▸ Work to be completed
Begin your transcription at the line containing "R208: 68k (n2, n12) -> 68k (GND, n12)" and continue it, word for word, to the final line below. Include only those lines and skip the pictures.

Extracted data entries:
____
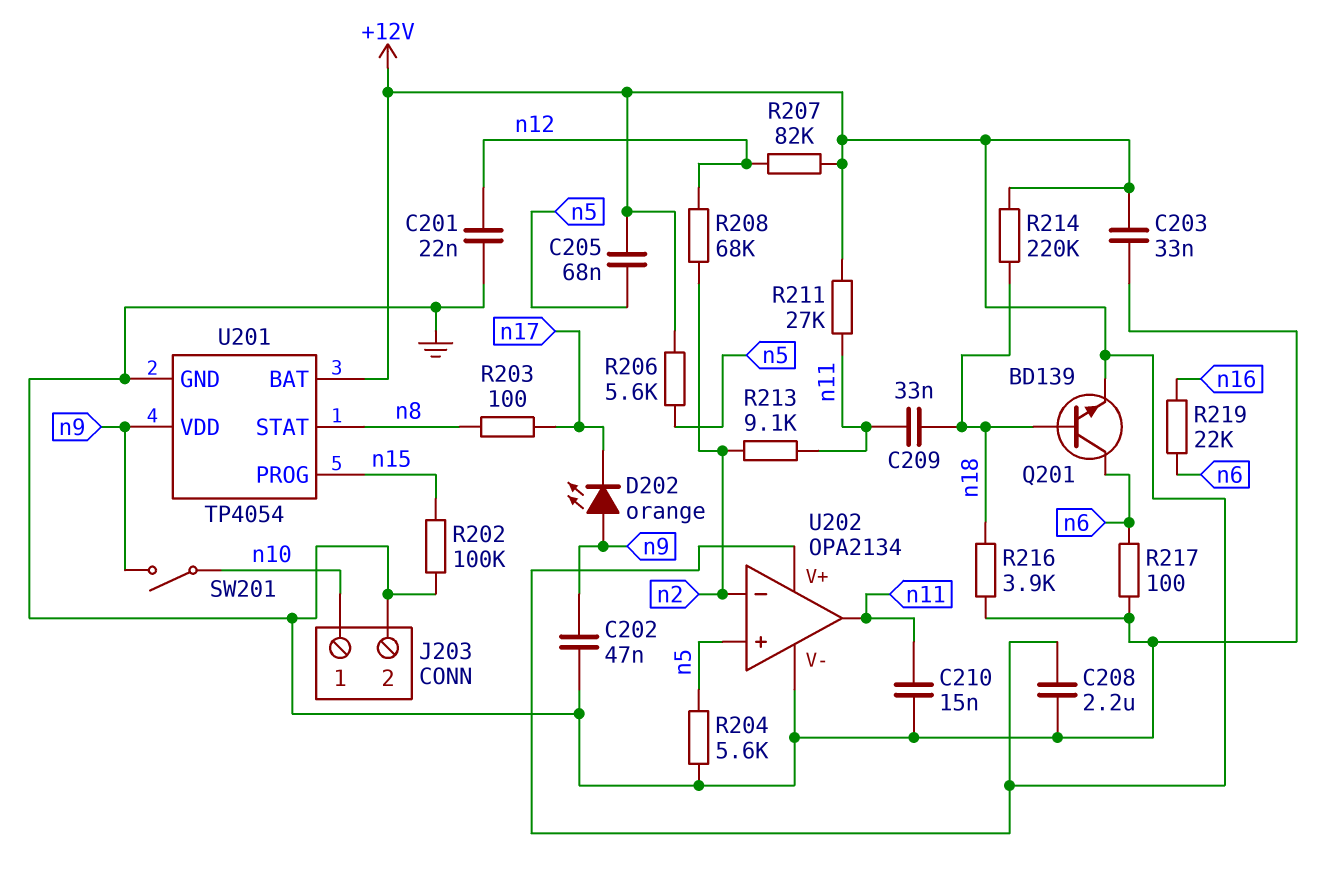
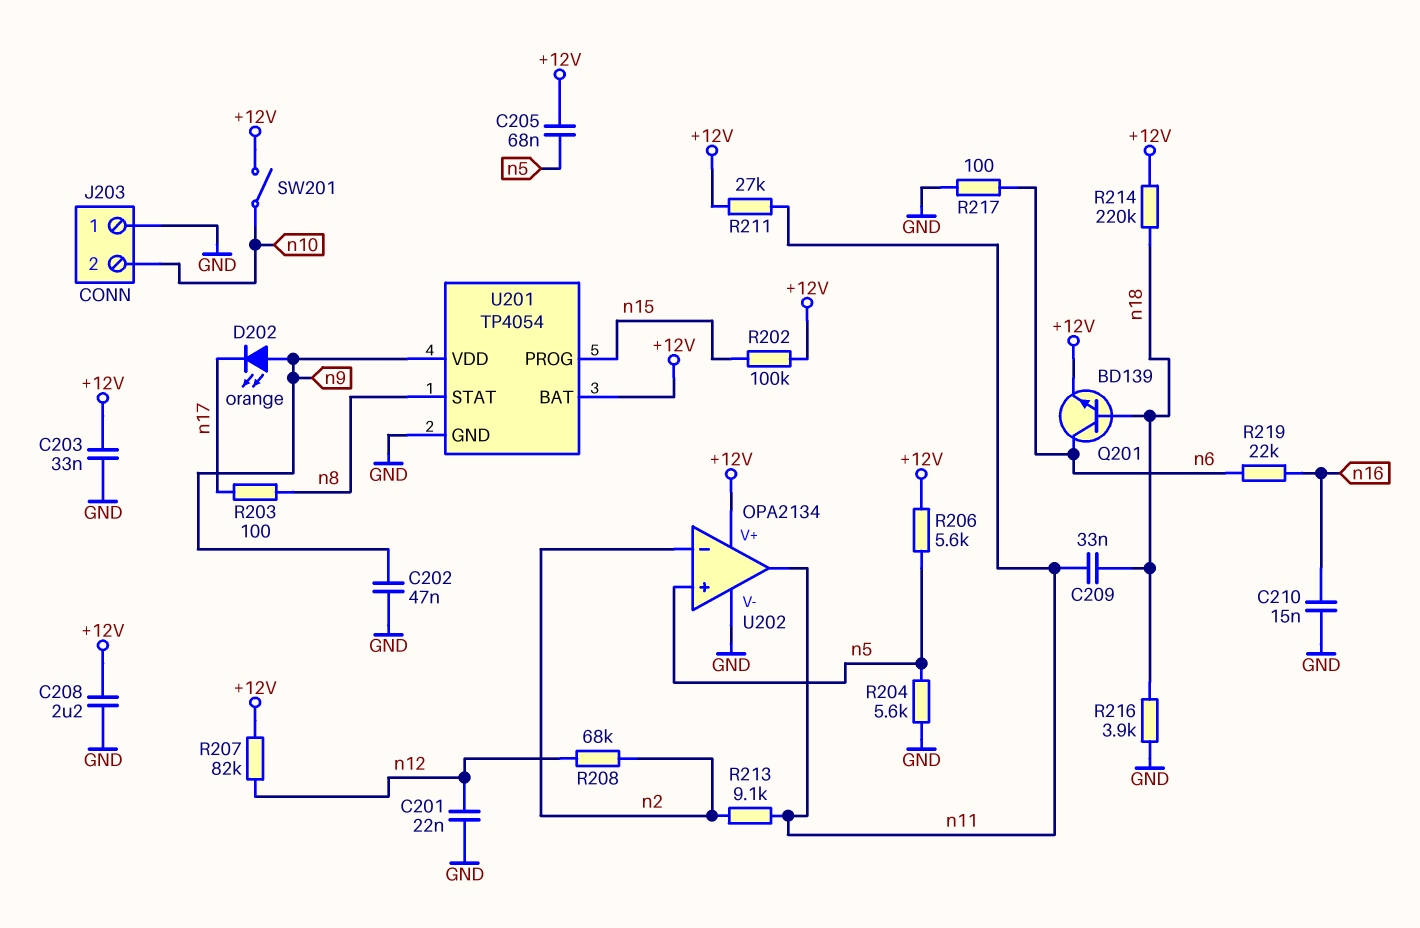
C210: 15nF (GND, n11) -> 15nF (GND, n16)
J203 pin 1: n10 -> GND
J203 pin 2: GND -> n10
R202: 100k (GND, n15) -> 100k (+12V, n15)
SW201: switch (n9, n10) -> switch (+12V, n10)

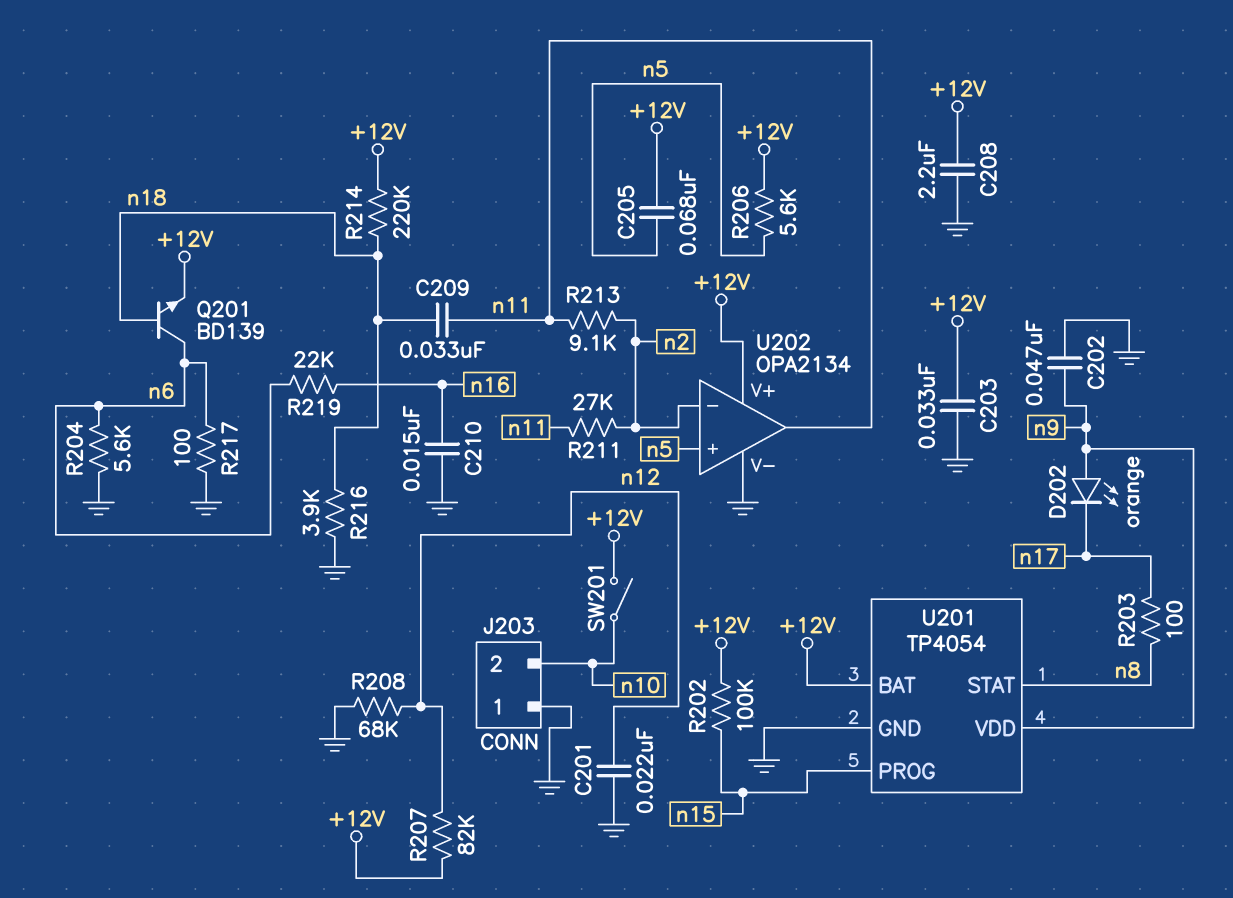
R204: 5.6k (GND, n5) -> 5.6k (GND, n6)
R208: 68k (n2, n12) -> 68k (GND, n12)
R211: 27k (+12V, n11) -> 27k (n2, n11)

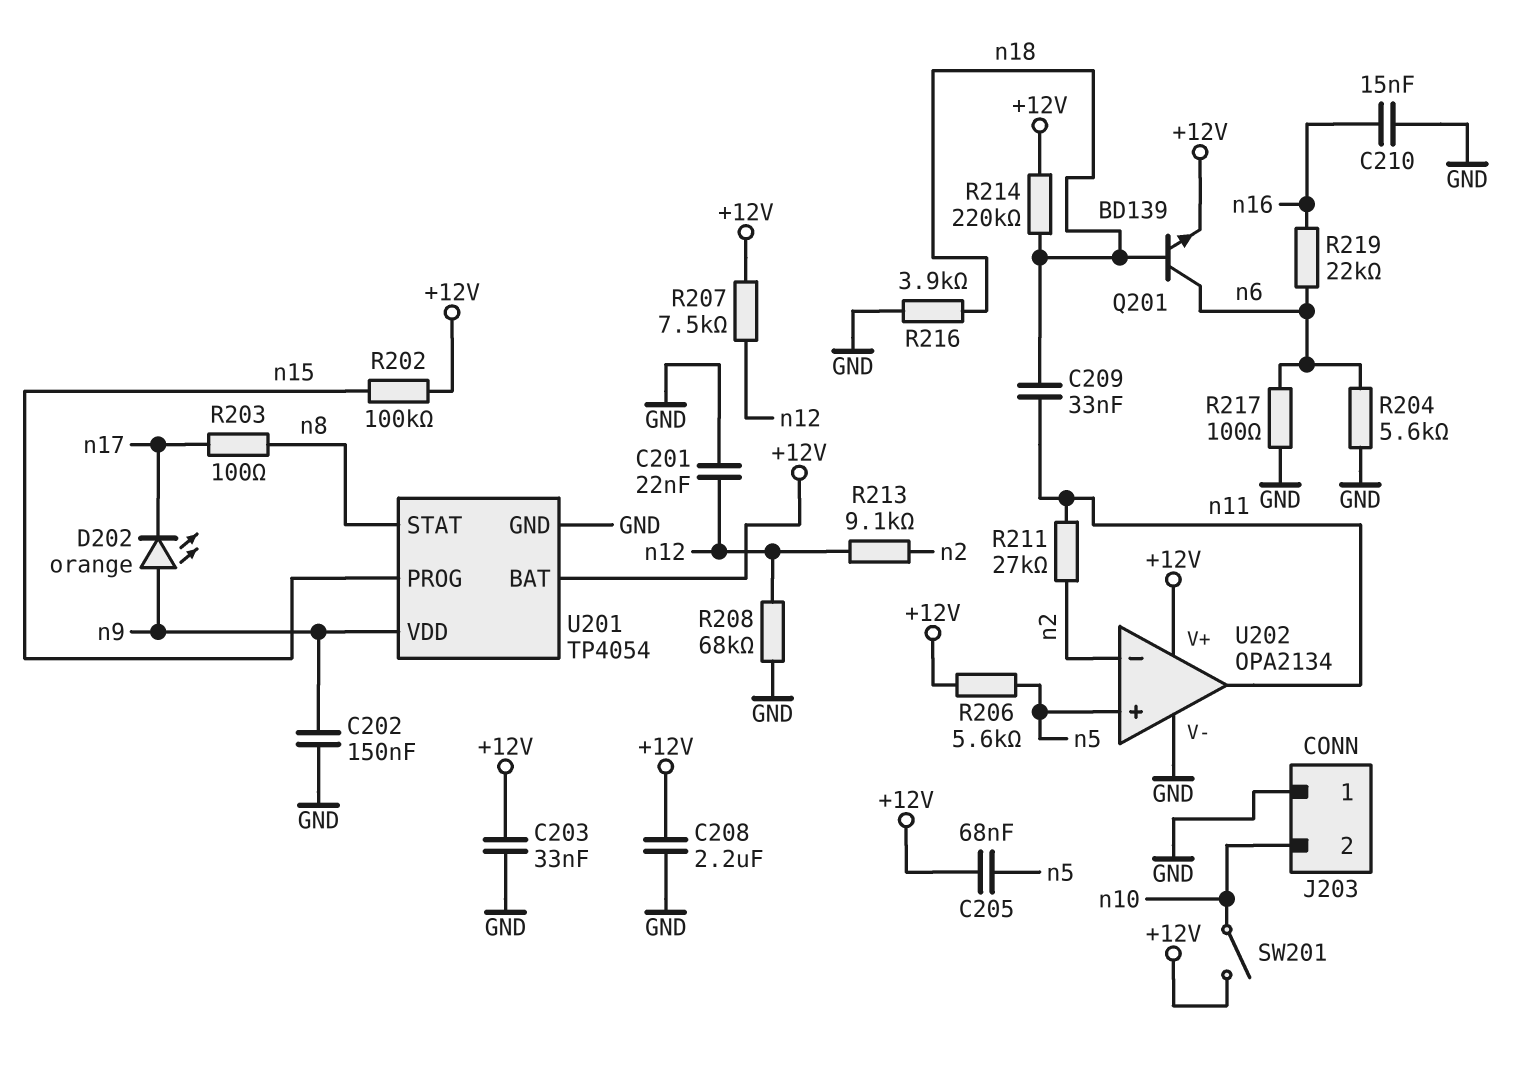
C202: 47nF (GND, n9) -> 150nF (GND, n9)
R207: 82k (+12V, n12) -> 7.5k (+12V, n12)
R213: 9.1k (n2, n11) -> 9.1k (n2, n12)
____
▸ Output for this task
R208: 68k (n2, n12) -> 68k (GND, n12)
R211: 27k (+12V, n11) -> 27k (n2, n11)

C202: 47nF (GND, n9) -> 150nF (GND, n9)
R207: 82k (+12V, n12) -> 7.5k (+12V, n12)
R213: 9.1k (n2, n11) -> 9.1k (n2, n12)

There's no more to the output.